[Records from a collection]
= = =

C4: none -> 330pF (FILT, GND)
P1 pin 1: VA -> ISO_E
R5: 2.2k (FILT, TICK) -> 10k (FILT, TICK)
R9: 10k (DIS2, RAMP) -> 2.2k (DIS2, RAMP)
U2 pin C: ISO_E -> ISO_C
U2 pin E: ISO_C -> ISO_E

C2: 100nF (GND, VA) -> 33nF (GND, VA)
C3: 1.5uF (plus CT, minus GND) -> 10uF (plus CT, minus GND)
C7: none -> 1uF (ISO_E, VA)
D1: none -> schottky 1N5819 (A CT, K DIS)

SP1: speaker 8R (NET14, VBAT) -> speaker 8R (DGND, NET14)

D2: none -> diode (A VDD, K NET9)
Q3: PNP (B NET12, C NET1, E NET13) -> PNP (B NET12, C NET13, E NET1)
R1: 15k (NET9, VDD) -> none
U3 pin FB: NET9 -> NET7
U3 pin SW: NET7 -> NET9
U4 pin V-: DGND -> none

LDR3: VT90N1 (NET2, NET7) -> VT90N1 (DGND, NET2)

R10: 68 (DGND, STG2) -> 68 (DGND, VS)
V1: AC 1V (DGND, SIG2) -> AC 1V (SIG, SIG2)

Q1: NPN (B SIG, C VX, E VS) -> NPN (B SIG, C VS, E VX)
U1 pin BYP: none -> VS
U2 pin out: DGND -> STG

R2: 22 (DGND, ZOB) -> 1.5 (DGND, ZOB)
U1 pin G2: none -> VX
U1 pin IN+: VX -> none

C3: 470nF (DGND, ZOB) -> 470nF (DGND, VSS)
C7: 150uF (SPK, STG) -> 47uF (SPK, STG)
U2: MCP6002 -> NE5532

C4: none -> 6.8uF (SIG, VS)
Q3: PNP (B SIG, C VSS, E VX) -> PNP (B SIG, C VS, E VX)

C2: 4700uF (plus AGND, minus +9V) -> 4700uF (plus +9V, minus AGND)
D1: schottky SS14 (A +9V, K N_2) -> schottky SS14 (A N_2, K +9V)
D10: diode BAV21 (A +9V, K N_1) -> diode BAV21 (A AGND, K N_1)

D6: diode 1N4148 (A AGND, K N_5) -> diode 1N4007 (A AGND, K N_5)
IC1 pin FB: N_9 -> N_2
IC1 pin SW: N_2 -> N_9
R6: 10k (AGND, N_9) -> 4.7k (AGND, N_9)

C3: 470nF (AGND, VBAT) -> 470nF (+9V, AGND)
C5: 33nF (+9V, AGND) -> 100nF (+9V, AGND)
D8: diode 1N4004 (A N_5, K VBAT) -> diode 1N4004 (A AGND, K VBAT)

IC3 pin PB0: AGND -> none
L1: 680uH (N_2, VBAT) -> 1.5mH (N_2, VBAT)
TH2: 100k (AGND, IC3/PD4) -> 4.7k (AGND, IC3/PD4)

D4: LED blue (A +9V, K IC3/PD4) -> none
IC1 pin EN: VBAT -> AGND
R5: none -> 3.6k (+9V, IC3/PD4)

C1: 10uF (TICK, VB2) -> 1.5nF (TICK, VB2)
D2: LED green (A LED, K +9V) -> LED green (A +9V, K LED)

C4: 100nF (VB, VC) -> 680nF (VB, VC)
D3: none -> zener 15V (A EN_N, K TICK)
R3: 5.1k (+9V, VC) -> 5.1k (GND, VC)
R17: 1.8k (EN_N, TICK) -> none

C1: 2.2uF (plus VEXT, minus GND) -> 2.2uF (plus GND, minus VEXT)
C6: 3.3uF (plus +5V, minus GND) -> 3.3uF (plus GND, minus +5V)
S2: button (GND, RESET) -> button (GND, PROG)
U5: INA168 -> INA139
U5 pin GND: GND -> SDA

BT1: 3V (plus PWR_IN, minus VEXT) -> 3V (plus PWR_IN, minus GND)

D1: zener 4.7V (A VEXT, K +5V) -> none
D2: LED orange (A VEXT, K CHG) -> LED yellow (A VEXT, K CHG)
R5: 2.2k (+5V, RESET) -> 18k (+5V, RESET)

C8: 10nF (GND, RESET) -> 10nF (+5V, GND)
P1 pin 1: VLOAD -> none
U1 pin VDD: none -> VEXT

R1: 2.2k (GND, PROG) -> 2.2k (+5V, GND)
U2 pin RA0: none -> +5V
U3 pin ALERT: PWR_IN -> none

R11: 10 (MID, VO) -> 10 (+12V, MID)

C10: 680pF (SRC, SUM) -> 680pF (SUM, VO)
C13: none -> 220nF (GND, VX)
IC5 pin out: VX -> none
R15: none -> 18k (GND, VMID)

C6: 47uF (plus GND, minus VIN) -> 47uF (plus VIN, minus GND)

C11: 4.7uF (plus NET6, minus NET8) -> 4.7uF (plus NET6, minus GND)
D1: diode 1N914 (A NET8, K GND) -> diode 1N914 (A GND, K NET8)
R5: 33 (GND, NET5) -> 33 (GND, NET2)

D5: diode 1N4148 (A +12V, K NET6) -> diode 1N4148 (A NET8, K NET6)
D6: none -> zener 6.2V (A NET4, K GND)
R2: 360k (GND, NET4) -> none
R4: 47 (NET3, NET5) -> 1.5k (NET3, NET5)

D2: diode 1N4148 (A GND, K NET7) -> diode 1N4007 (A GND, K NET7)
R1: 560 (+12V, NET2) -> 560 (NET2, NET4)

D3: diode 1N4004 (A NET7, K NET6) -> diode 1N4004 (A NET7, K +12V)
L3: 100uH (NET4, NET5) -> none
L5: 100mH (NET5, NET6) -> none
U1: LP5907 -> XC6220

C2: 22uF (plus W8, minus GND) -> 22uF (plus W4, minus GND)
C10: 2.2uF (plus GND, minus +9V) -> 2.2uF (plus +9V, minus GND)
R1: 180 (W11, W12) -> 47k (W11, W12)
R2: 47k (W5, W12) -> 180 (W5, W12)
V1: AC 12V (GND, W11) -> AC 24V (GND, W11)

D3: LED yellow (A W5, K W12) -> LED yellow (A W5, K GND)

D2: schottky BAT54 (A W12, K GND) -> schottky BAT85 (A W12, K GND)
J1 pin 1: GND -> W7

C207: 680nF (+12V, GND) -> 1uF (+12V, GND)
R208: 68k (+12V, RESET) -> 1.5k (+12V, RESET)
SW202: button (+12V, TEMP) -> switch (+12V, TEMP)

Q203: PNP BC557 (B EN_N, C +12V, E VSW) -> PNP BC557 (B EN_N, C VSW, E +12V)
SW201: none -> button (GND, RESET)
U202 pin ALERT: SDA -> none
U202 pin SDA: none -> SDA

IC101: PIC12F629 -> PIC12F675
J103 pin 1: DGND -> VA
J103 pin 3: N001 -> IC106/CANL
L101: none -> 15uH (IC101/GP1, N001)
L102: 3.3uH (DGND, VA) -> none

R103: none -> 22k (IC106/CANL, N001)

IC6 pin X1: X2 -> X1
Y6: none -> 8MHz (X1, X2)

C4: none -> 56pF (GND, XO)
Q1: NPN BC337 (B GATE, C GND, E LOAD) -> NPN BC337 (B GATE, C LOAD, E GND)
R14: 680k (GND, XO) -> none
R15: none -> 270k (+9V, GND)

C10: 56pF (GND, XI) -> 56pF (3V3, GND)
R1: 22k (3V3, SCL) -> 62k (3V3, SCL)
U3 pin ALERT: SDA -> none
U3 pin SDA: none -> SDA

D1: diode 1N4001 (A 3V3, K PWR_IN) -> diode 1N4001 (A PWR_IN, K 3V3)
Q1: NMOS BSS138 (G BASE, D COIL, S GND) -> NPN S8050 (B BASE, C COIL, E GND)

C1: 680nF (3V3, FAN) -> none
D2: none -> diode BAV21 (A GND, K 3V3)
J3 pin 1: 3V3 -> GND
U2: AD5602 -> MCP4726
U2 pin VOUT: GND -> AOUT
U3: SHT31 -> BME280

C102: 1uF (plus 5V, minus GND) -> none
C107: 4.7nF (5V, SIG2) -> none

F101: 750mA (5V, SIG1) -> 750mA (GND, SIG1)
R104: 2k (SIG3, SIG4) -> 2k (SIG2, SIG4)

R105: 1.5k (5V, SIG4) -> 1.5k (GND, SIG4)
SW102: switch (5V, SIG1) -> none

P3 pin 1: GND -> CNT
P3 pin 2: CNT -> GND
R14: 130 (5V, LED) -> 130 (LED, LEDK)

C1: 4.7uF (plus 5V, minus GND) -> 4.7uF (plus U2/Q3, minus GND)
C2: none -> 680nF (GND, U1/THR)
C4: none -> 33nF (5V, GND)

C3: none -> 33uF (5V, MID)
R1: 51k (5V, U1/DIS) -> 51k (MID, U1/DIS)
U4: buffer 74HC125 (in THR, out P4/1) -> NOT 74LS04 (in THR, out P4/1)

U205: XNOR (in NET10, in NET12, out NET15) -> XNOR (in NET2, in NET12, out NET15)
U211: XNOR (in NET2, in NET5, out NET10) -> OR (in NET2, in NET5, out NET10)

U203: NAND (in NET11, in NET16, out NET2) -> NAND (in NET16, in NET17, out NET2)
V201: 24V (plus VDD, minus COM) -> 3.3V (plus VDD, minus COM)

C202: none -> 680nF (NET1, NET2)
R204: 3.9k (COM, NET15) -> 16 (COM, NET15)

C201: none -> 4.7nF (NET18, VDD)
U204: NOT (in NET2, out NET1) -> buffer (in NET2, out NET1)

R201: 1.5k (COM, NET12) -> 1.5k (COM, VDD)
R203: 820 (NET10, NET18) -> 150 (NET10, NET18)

= = =

- [Directions for this task] All that is wanted is a faithful reproduction of the line above with "U2 pin RA0: none -> +5V", the line with "D1: diode 1N914", and every line in between.

- [Response area]
U2 pin RA0: none -> +5V
U3 pin ALERT: PWR_IN -> none

R11: 10 (MID, VO) -> 10 (+12V, MID)

C10: 680pF (SRC, SUM) -> 680pF (SUM, VO)
C13: none -> 220nF (GND, VX)
IC5 pin out: VX -> none
R15: none -> 18k (GND, VMID)

C6: 47uF (plus GND, minus VIN) -> 47uF (plus VIN, minus GND)

C11: 4.7uF (plus NET6, minus NET8) -> 4.7uF (plus NET6, minus GND)
D1: diode 1N914 (A NET8, K GND) -> diode 1N914 (A GND, K NET8)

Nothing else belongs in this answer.